[Records from a data source]
--------------------

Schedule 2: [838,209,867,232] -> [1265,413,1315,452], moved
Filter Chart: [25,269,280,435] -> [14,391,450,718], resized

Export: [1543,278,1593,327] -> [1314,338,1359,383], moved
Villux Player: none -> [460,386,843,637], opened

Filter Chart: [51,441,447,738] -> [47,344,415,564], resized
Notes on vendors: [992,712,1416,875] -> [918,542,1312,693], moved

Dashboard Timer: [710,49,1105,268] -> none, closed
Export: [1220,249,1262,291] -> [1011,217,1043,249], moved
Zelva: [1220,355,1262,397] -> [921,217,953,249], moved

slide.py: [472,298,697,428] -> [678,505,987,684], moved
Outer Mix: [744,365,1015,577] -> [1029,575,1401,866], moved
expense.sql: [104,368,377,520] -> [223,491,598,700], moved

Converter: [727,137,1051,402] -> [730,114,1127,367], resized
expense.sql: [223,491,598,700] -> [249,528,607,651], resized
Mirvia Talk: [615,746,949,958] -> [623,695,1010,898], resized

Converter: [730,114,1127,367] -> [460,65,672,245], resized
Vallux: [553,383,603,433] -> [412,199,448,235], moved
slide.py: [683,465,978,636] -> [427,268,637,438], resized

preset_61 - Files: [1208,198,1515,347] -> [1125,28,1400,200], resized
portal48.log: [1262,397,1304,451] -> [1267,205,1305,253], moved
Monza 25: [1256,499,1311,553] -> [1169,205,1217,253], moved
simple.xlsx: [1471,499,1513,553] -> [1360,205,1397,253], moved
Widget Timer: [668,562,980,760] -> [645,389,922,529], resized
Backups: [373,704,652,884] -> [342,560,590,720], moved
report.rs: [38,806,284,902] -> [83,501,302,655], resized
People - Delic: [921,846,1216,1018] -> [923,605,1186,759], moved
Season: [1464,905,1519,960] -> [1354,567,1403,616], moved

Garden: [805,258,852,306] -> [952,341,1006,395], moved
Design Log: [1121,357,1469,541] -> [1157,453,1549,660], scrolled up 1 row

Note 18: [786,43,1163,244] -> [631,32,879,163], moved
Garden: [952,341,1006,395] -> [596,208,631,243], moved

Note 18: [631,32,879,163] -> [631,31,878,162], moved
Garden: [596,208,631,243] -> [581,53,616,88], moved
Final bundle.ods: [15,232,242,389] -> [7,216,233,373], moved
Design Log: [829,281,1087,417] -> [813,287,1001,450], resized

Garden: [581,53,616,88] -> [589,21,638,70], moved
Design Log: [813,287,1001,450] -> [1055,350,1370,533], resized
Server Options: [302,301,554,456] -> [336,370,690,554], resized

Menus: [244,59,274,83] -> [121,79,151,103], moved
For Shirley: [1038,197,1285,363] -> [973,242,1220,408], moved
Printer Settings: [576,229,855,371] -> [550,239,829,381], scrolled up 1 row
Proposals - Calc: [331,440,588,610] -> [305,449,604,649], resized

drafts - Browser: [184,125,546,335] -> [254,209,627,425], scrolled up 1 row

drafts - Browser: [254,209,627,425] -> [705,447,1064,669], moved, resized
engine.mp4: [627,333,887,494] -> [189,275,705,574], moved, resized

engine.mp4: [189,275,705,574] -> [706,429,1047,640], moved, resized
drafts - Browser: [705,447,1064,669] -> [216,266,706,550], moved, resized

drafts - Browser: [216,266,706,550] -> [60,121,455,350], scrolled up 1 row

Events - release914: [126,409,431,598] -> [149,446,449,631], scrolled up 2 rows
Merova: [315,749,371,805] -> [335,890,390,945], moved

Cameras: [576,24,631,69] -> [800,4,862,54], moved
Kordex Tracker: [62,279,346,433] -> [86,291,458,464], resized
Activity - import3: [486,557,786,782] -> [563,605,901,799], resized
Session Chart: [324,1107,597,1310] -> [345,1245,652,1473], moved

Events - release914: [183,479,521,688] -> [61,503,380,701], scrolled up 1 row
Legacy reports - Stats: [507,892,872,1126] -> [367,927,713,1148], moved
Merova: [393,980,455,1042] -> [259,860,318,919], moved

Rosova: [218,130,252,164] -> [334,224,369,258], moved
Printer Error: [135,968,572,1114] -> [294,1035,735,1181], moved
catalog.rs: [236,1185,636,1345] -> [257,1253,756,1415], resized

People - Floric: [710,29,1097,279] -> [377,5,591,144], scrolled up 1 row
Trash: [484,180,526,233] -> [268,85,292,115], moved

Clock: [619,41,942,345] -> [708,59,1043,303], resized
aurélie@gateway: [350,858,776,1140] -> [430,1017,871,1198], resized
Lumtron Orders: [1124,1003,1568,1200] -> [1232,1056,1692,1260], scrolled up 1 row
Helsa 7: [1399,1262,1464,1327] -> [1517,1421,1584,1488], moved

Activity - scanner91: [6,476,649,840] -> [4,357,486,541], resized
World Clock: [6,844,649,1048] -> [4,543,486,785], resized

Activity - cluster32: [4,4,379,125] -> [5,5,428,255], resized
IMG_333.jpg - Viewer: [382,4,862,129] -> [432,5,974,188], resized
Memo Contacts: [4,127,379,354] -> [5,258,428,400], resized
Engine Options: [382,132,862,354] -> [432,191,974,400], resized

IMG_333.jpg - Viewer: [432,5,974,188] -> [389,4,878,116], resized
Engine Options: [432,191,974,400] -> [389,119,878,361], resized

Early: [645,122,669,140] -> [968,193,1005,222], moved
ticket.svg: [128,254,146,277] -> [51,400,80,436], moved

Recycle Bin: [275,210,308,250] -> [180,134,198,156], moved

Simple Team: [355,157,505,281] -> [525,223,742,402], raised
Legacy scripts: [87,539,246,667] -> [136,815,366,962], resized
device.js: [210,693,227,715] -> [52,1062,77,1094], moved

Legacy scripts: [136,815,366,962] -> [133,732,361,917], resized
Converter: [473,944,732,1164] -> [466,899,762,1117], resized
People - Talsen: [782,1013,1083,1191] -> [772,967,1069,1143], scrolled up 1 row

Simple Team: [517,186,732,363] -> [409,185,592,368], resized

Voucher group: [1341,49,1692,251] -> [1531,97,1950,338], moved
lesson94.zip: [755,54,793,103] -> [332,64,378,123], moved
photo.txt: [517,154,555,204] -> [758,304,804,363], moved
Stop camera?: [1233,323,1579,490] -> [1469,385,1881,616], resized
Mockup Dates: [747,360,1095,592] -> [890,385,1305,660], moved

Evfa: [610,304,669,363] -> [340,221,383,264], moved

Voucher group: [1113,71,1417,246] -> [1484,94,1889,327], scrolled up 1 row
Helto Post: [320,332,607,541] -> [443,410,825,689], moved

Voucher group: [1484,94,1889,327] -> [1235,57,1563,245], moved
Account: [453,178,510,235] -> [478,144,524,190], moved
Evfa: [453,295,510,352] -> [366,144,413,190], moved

--------------------

INSTRUCTIONS TO FOLLOW –
Scan the records above for the lines holding "For Shirley: [1038,197,1285,363]" and "Events - release914: [183,479,521,688]". Transcribe those two and every line between them word for word, and no others.

ANSWER TO THE PROBLEM –
For Shirley: [1038,197,1285,363] -> [973,242,1220,408], moved
Printer Settings: [576,229,855,371] -> [550,239,829,381], scrolled up 1 row
Proposals - Calc: [331,440,588,610] -> [305,449,604,649], resized

drafts - Browser: [184,125,546,335] -> [254,209,627,425], scrolled up 1 row

drafts - Browser: [254,209,627,425] -> [705,447,1064,669], moved, resized
engine.mp4: [627,333,887,494] -> [189,275,705,574], moved, resized

engine.mp4: [189,275,705,574] -> [706,429,1047,640], moved, resized
drafts - Browser: [705,447,1064,669] -> [216,266,706,550], moved, resized

drafts - Browser: [216,266,706,550] -> [60,121,455,350], scrolled up 1 row

Events - release914: [126,409,431,598] -> [149,446,449,631], scrolled up 2 rows
Merova: [315,749,371,805] -> [335,890,390,945], moved

Cameras: [576,24,631,69] -> [800,4,862,54], moved
Kordex Tracker: [62,279,346,433] -> [86,291,458,464], resized
Activity - import3: [486,557,786,782] -> [563,605,901,799], resized
Session Chart: [324,1107,597,1310] -> [345,1245,652,1473], moved

Events - release914: [183,479,521,688] -> [61,503,380,701], scrolled up 1 row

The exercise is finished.